■ WHAT YOU WILL DO: In the copy you make, keep each entry exactly as it is and leave out all images.

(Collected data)

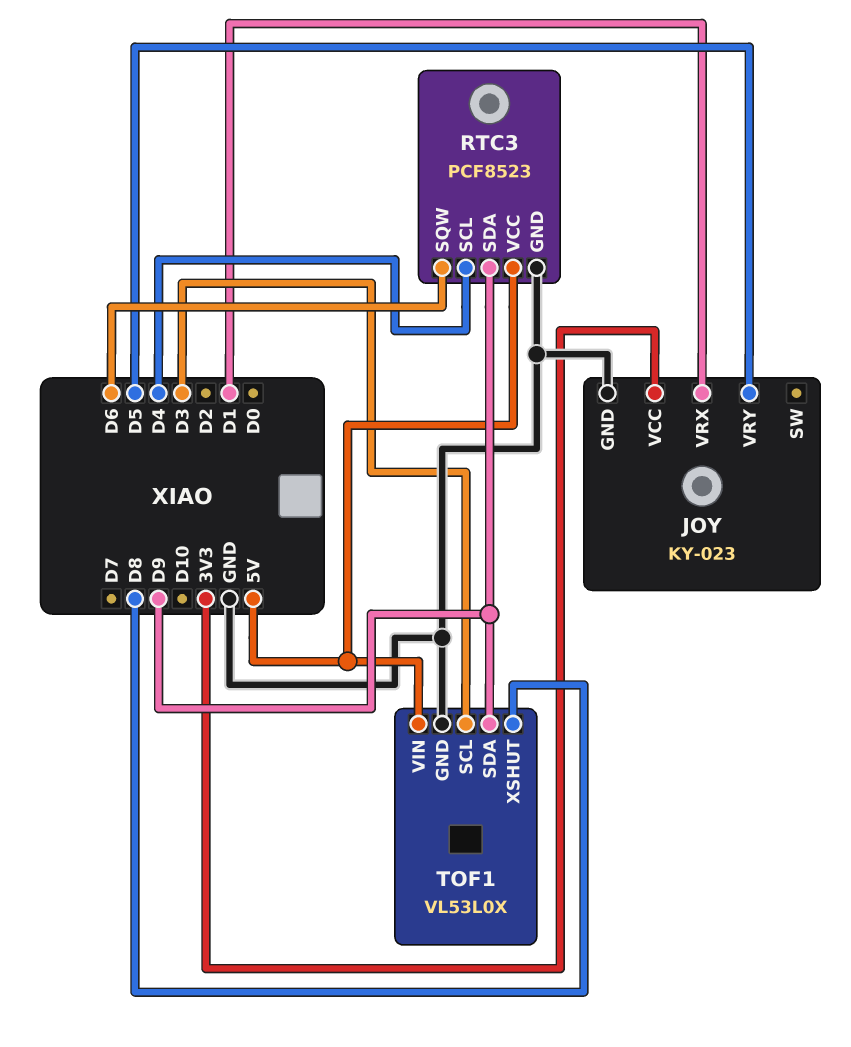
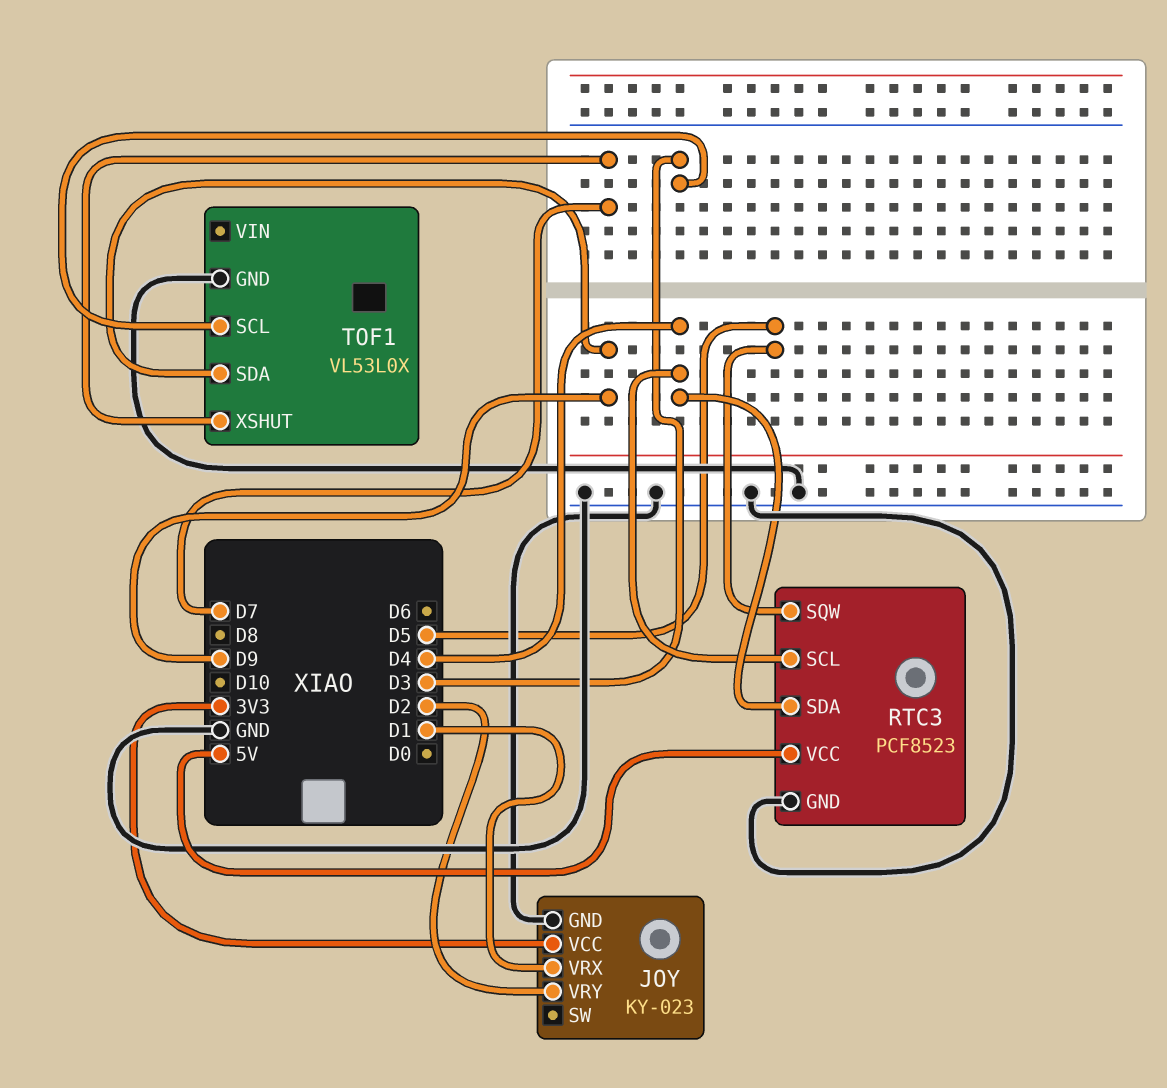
JOY pin VRY: D5 -> D2
RTC3 pin SDA: D9 -> D4
RTC3 pin SQW: D6 -> D5
TOF1 pin VIN: 5V -> none
TOF1 pin XSHUT: D8 -> D7

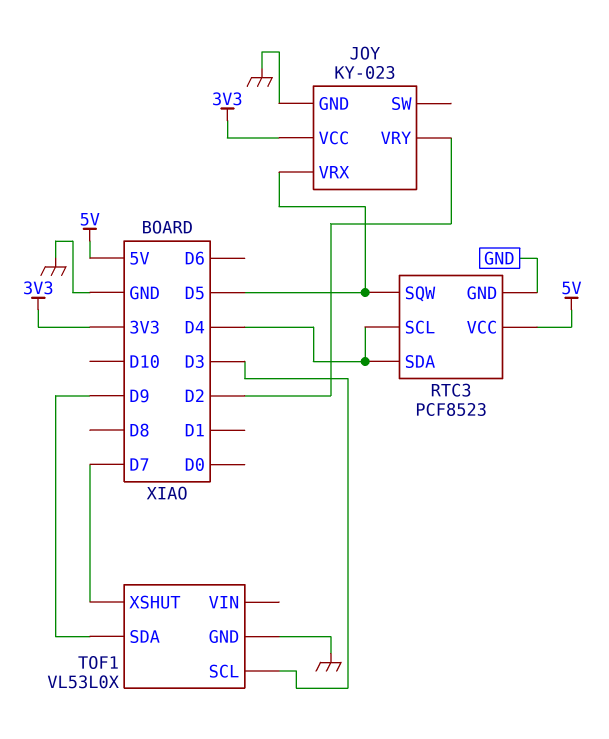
JOY pin VRX: D1 -> D5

■ ANSWER TO THE EXERCISE:
JOY pin VRY: D5 -> D2
RTC3 pin SDA: D9 -> D4
RTC3 pin SQW: D6 -> D5
TOF1 pin VIN: 5V -> none
TOF1 pin XSHUT: D8 -> D7

JOY pin VRX: D1 -> D5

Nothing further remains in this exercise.